**WHAT TO WORK ON:** Quote the data exactly, first line to the line containing "before: casquette (rose)", with no pictures.

**GIVEN DATA:**

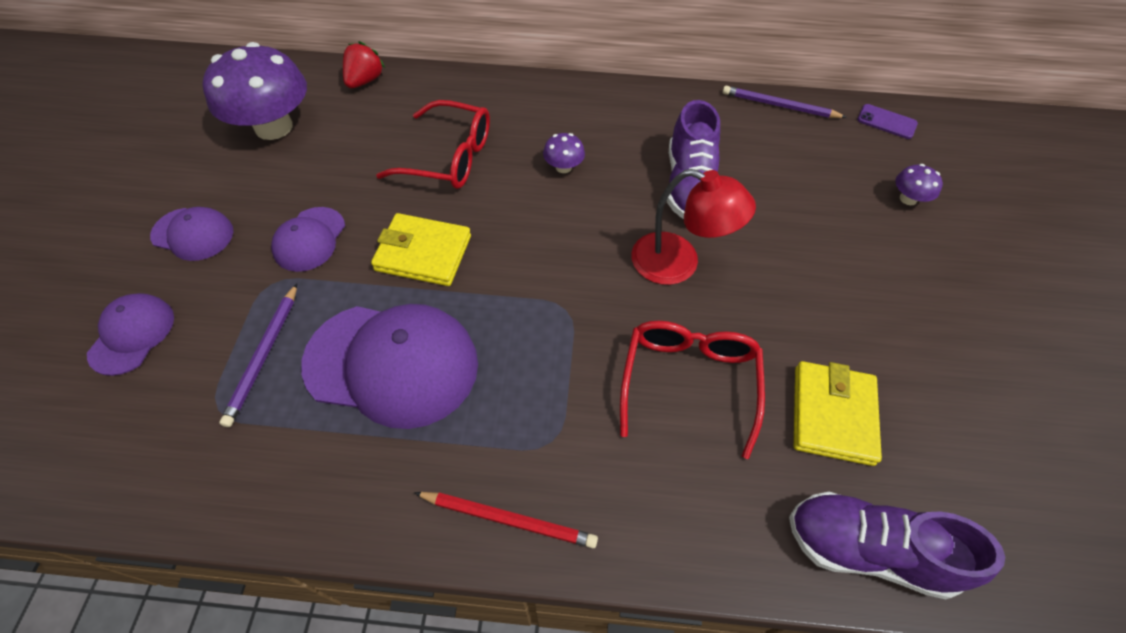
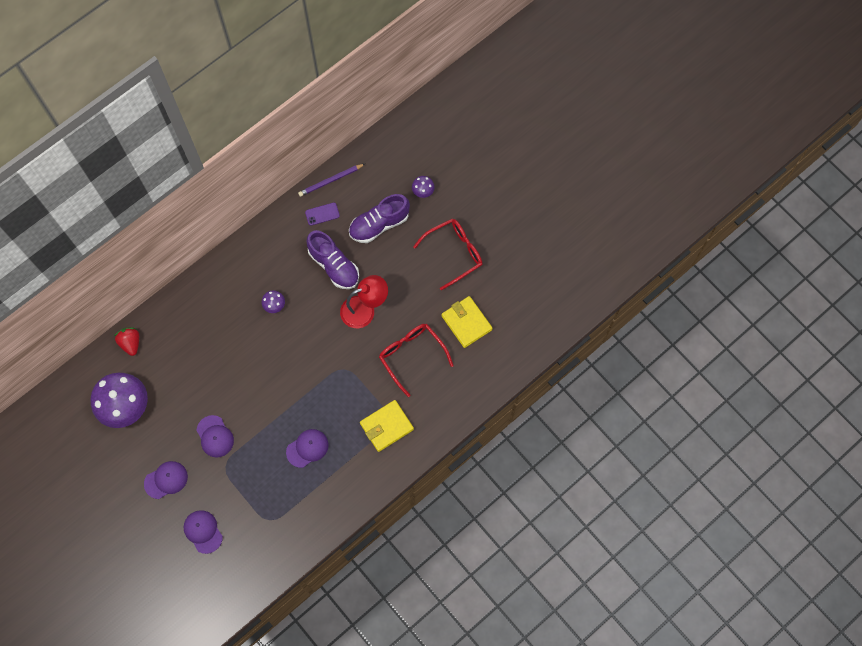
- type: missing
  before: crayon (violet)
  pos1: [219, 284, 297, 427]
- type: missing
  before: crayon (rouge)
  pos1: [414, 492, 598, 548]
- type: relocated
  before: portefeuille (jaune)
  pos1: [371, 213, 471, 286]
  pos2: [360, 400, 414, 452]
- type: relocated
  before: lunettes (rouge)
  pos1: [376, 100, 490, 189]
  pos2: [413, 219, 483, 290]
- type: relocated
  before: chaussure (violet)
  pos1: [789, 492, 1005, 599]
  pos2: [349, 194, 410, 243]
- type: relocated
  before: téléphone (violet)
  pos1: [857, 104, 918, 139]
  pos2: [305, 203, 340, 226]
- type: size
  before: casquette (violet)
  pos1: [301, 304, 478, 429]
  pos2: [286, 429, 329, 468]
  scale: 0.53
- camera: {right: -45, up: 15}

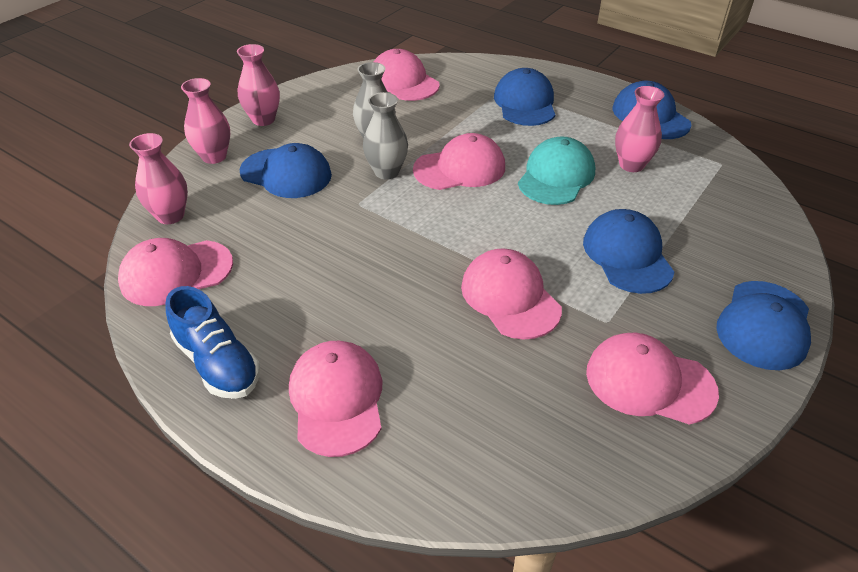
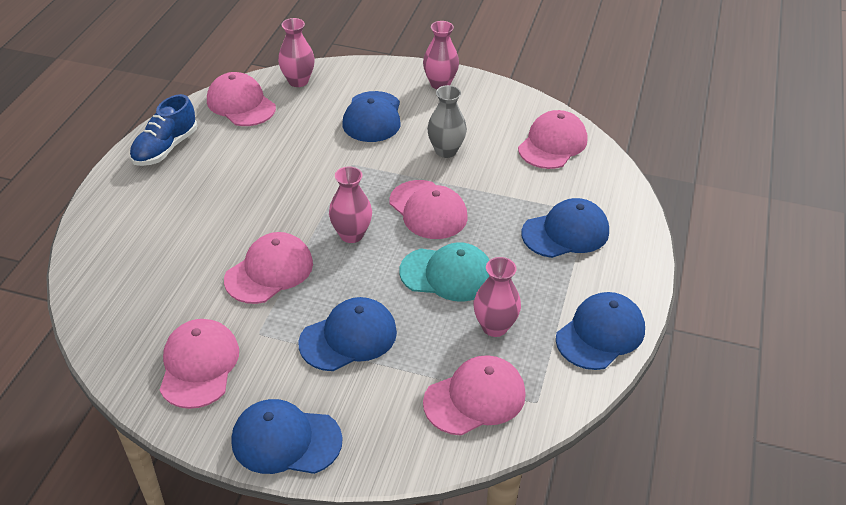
- type: missing
  before: vase (gris)
  pos1: [363, 92, 408, 180]
- type: relocated
  before: vase (rose)
  pos1: [181, 78, 230, 164]
  pos2: [329, 166, 372, 243]
- type: relocated
  before: casquette (rose)
  pos1: [289, 341, 382, 457]
  pos2: [423, 355, 526, 435]
- camera: {right: 70, up: 0}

**ANSWER BOX:**
- type: missing
  before: crayon (violet)
  pos1: [219, 284, 297, 427]
- type: missing
  before: crayon (rouge)
  pos1: [414, 492, 598, 548]
- type: relocated
  before: portefeuille (jaune)
  pos1: [371, 213, 471, 286]
  pos2: [360, 400, 414, 452]
- type: relocated
  before: lunettes (rouge)
  pos1: [376, 100, 490, 189]
  pos2: [413, 219, 483, 290]
- type: relocated
  before: chaussure (violet)
  pos1: [789, 492, 1005, 599]
  pos2: [349, 194, 410, 243]
- type: relocated
  before: téléphone (violet)
  pos1: [857, 104, 918, 139]
  pos2: [305, 203, 340, 226]
- type: size
  before: casquette (violet)
  pos1: [301, 304, 478, 429]
  pos2: [286, 429, 329, 468]
  scale: 0.53
- camera: {right: -45, up: 15}

- type: missing
  before: vase (gris)
  pos1: [363, 92, 408, 180]
- type: relocated
  before: vase (rose)
  pos1: [181, 78, 230, 164]
  pos2: [329, 166, 372, 243]
- type: relocated
  before: casquette (rose)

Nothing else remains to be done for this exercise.